Action item: Write out the records word for word, with no pictures.

Top of Material to process

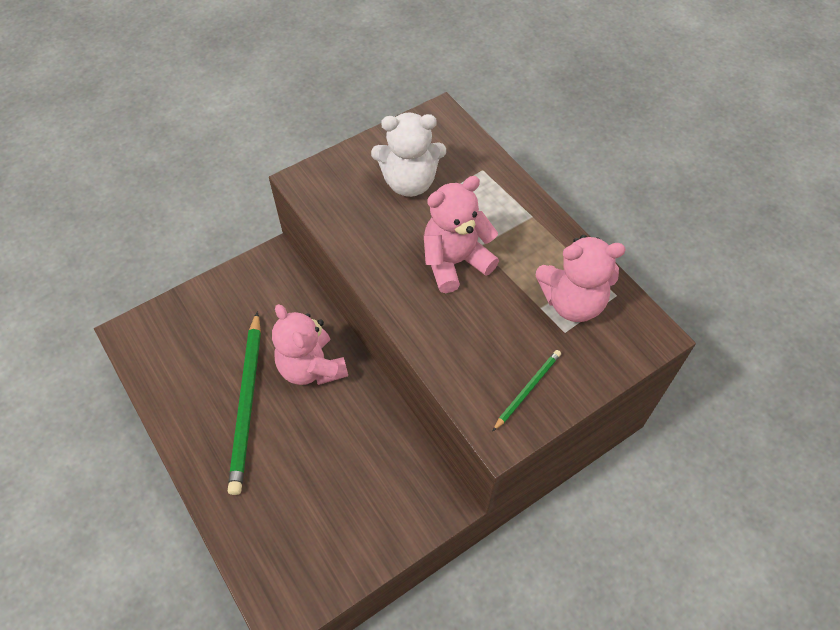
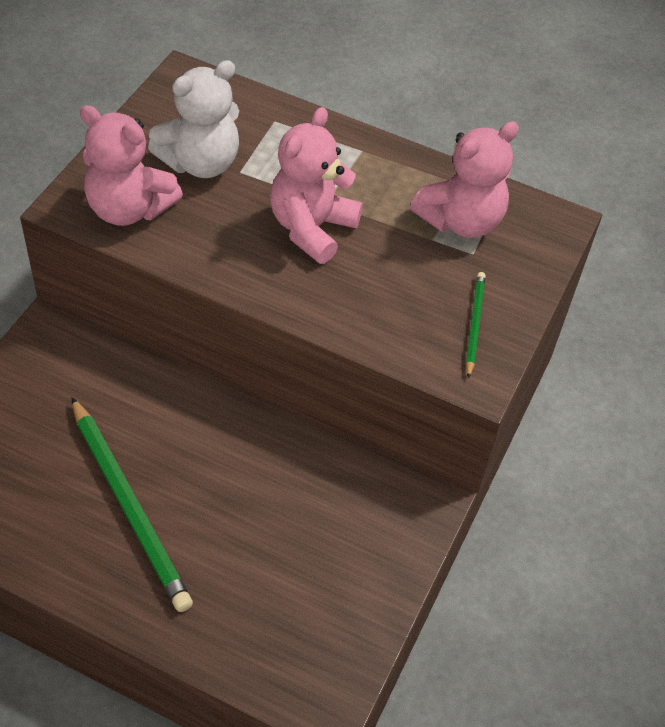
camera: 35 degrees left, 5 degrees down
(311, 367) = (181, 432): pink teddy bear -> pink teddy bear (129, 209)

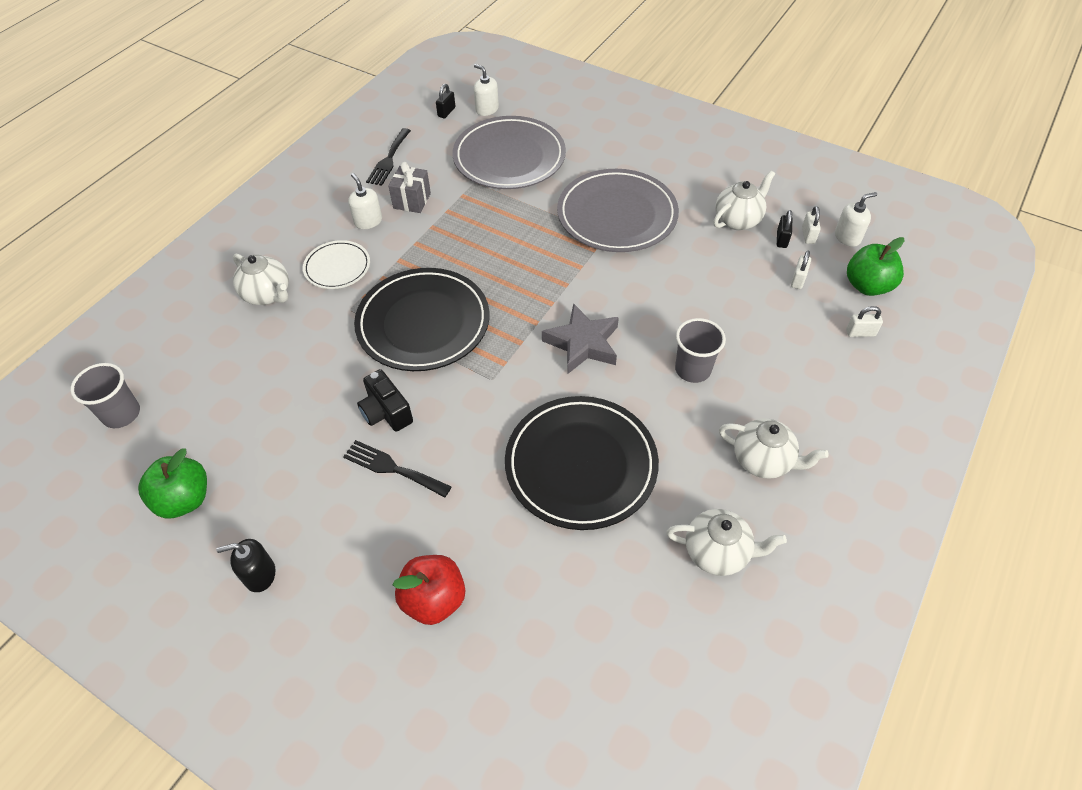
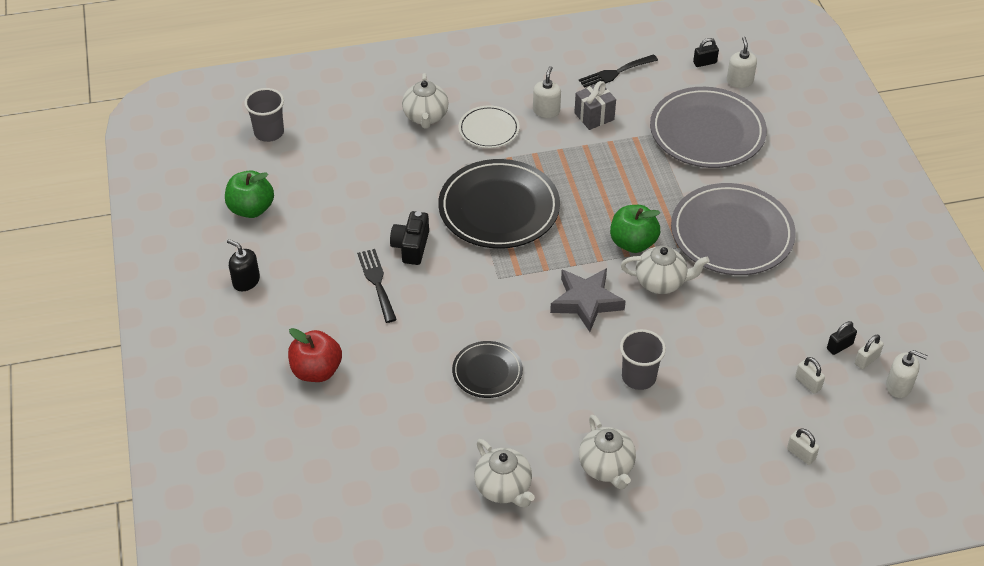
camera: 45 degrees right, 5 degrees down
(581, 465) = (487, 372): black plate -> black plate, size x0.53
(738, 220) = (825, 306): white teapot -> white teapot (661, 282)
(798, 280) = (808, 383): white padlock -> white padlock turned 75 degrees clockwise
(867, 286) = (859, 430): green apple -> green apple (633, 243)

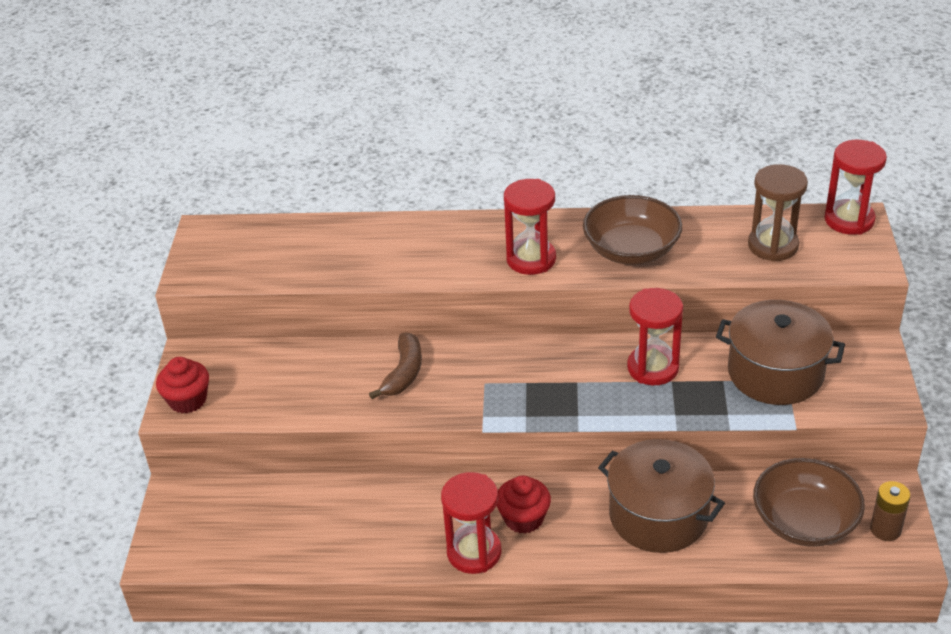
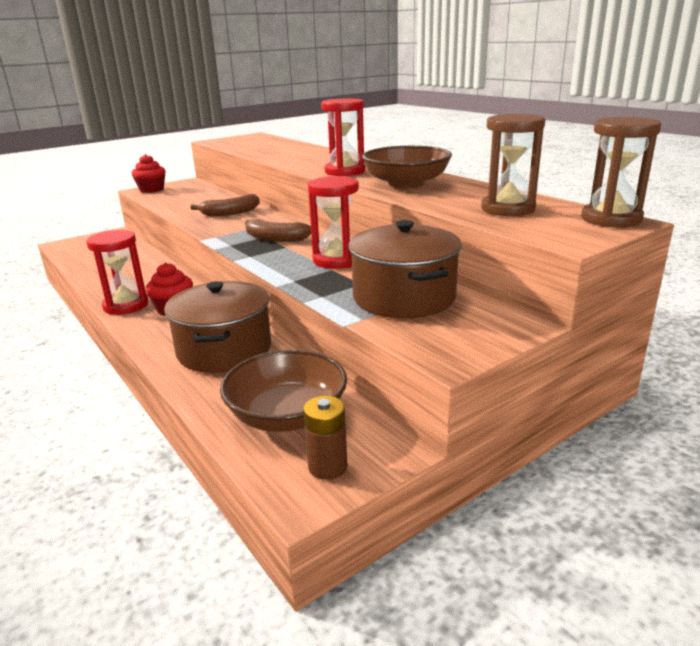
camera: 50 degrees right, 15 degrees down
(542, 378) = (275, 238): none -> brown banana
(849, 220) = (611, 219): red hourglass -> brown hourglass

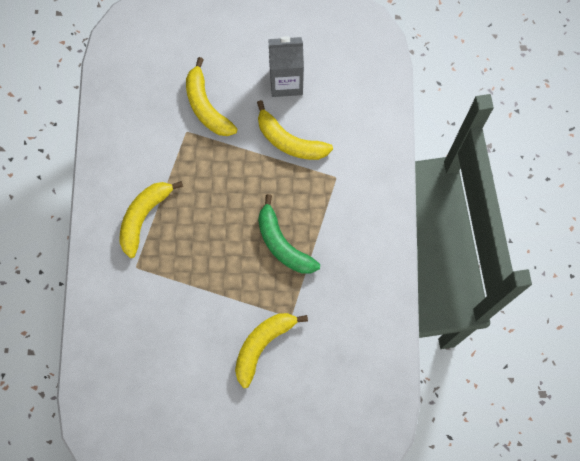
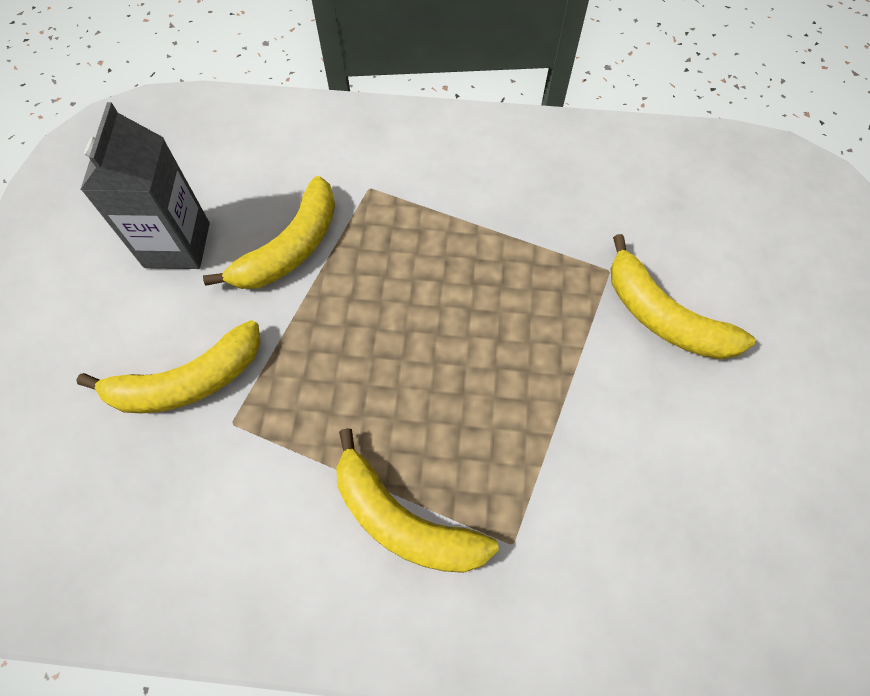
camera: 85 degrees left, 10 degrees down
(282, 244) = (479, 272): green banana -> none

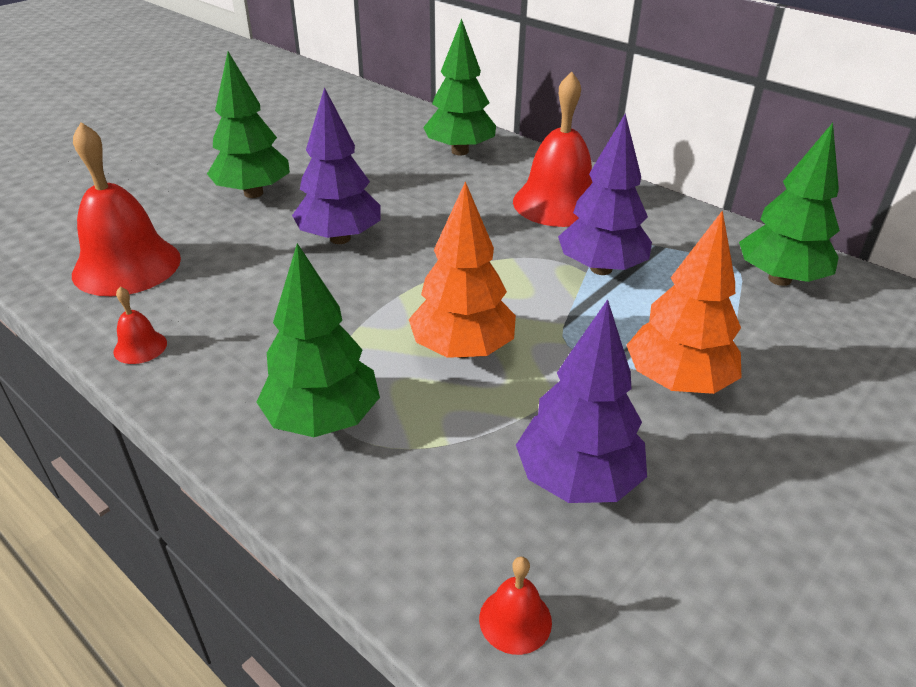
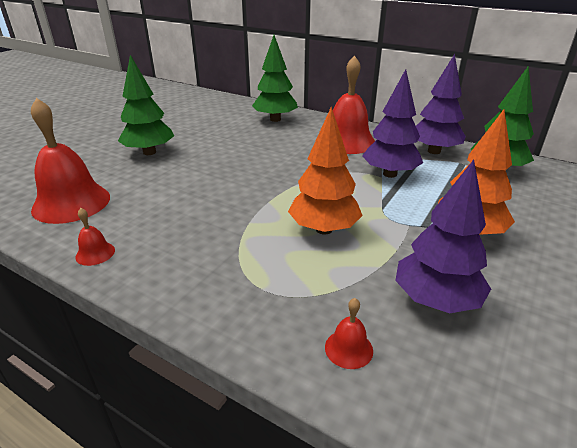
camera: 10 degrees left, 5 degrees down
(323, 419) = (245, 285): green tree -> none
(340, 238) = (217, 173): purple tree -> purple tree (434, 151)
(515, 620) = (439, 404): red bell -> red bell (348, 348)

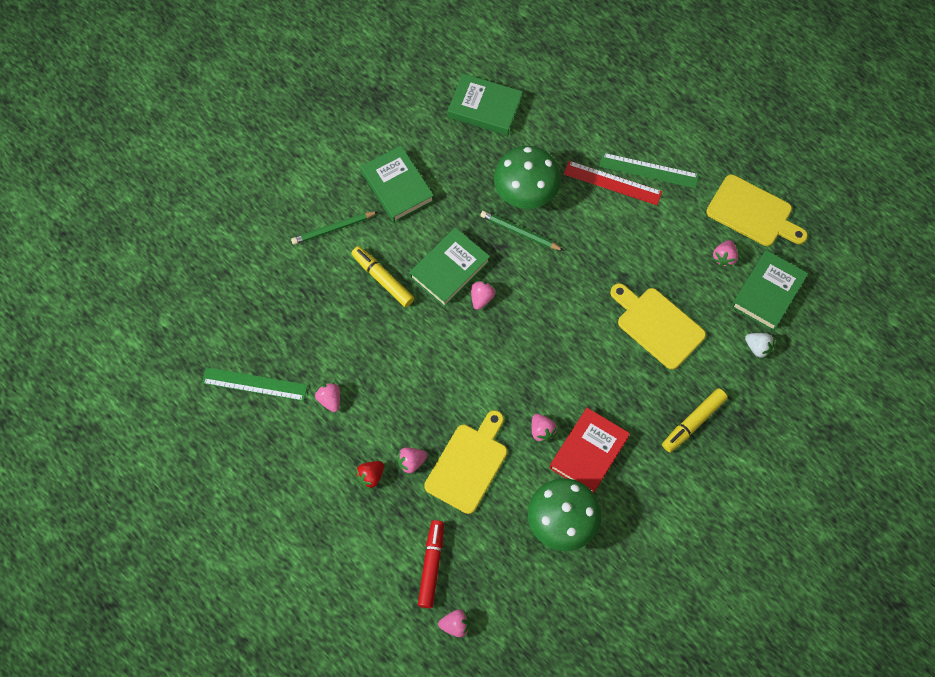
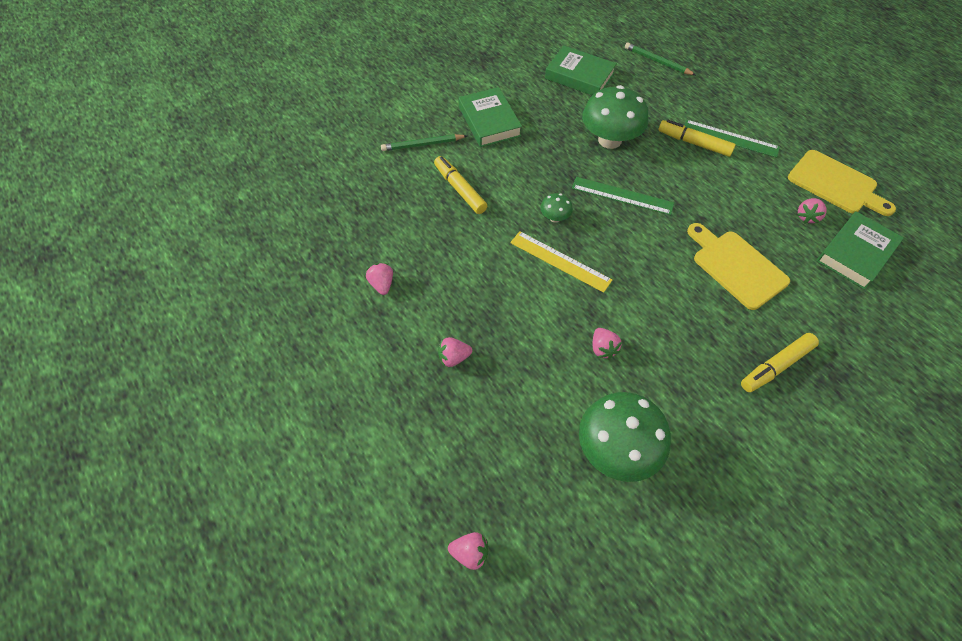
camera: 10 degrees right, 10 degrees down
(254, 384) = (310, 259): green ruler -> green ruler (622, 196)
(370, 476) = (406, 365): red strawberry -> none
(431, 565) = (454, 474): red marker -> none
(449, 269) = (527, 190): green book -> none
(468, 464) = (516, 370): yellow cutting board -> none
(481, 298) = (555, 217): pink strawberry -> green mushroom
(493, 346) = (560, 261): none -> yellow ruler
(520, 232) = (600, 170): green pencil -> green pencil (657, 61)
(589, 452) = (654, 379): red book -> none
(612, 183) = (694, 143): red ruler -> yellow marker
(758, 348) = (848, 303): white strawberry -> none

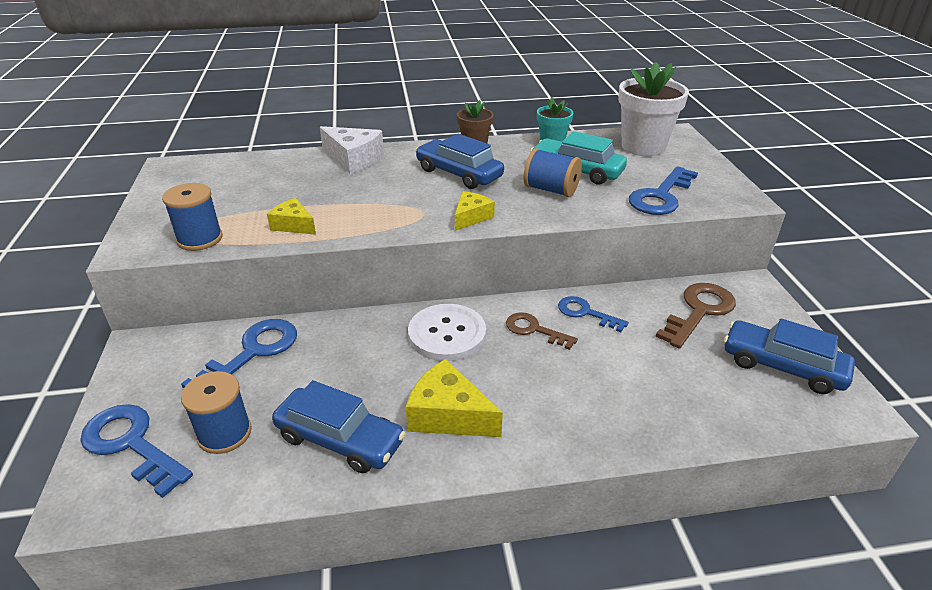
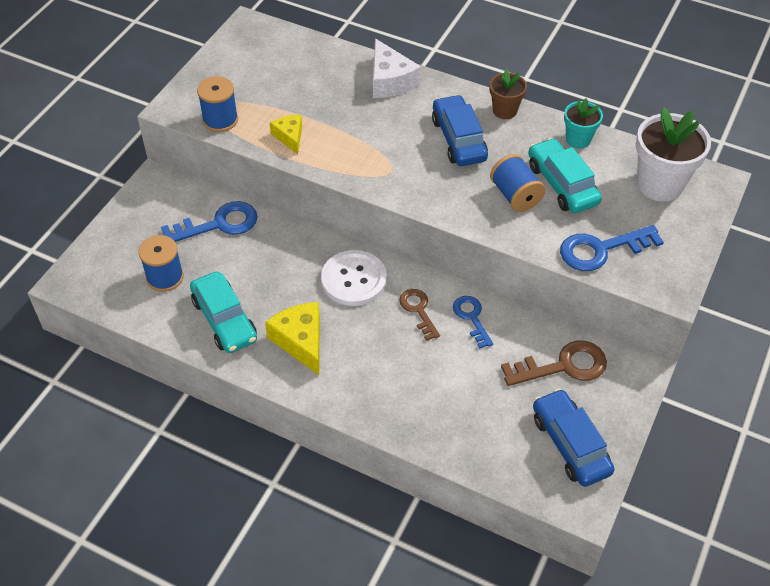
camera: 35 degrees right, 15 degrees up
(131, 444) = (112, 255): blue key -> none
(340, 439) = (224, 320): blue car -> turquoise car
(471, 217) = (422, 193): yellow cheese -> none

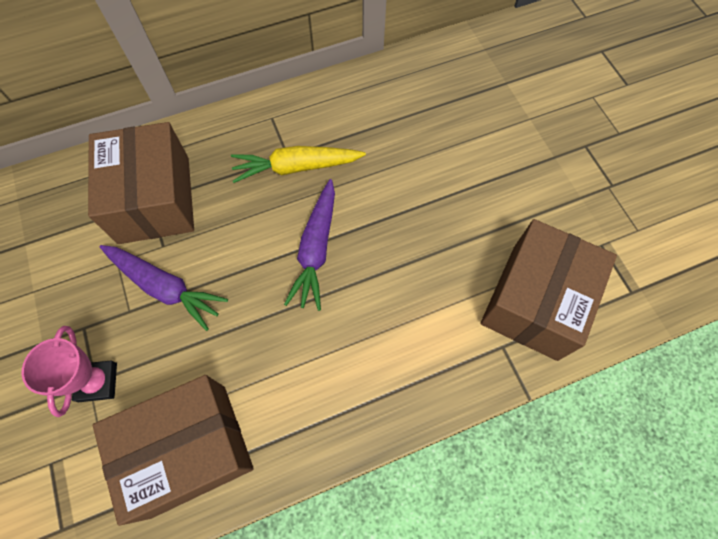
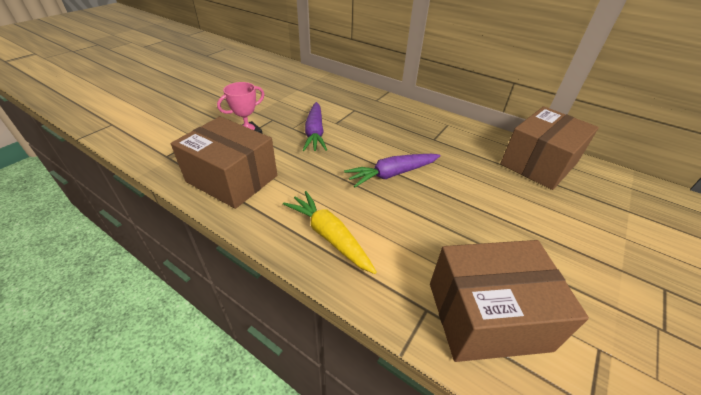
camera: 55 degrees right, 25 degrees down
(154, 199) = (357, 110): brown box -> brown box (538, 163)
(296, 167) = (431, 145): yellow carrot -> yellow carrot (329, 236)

Bottom of Material to process

Answer box:
camera: 35 degrees left, 5 degrees down
(311, 367) = (181, 432): pink teddy bear -> pink teddy bear (129, 209)

camera: 45 degrees right, 5 degrees down
(581, 465) = (487, 372): black plate -> black plate, size x0.53
(738, 220) = (825, 306): white teapot -> white teapot (661, 282)
(798, 280) = (808, 383): white padlock -> white padlock turned 75 degrees clockwise
(867, 286) = (859, 430): green apple -> green apple (633, 243)

camera: 50 degrees right, 15 degrees down
(542, 378) = (275, 238): none -> brown banana
(849, 220) = (611, 219): red hourglass -> brown hourglass

camera: 85 degrees left, 10 degrees down
(282, 244) = (479, 272): green banana -> none

camera: 10 degrees left, 5 degrees down
(323, 419) = (245, 285): green tree -> none
(340, 238) = (217, 173): purple tree -> purple tree (434, 151)
(515, 620) = (439, 404): red bell -> red bell (348, 348)

camera: 10 degrees right, 10 degrees down
(254, 384) = (310, 259): green ruler -> green ruler (622, 196)
(370, 476) = (406, 365): red strawberry -> none
(431, 565) = (454, 474): red marker -> none
(449, 269) = (527, 190): green book -> none
(468, 464) = (516, 370): yellow cutting board -> none
(481, 298) = (555, 217): pink strawberry -> green mushroom
(493, 346) = (560, 261): none -> yellow ruler
(520, 232) = (600, 170): green pencil -> green pencil (657, 61)
(589, 452) = (654, 379): red book -> none
(612, 183) = (694, 143): red ruler -> yellow marker
(758, 348) = (848, 303): white strawberry -> none

camera: 35 degrees right, 15 degrees up
(131, 444) = (112, 255): blue key -> none
(340, 439) = (224, 320): blue car -> turquoise car
(471, 217) = (422, 193): yellow cheese -> none

camera: 55 degrees right, 25 degrees down
(154, 199) = (357, 110): brown box -> brown box (538, 163)
(296, 167) = (431, 145): yellow carrot -> yellow carrot (329, 236)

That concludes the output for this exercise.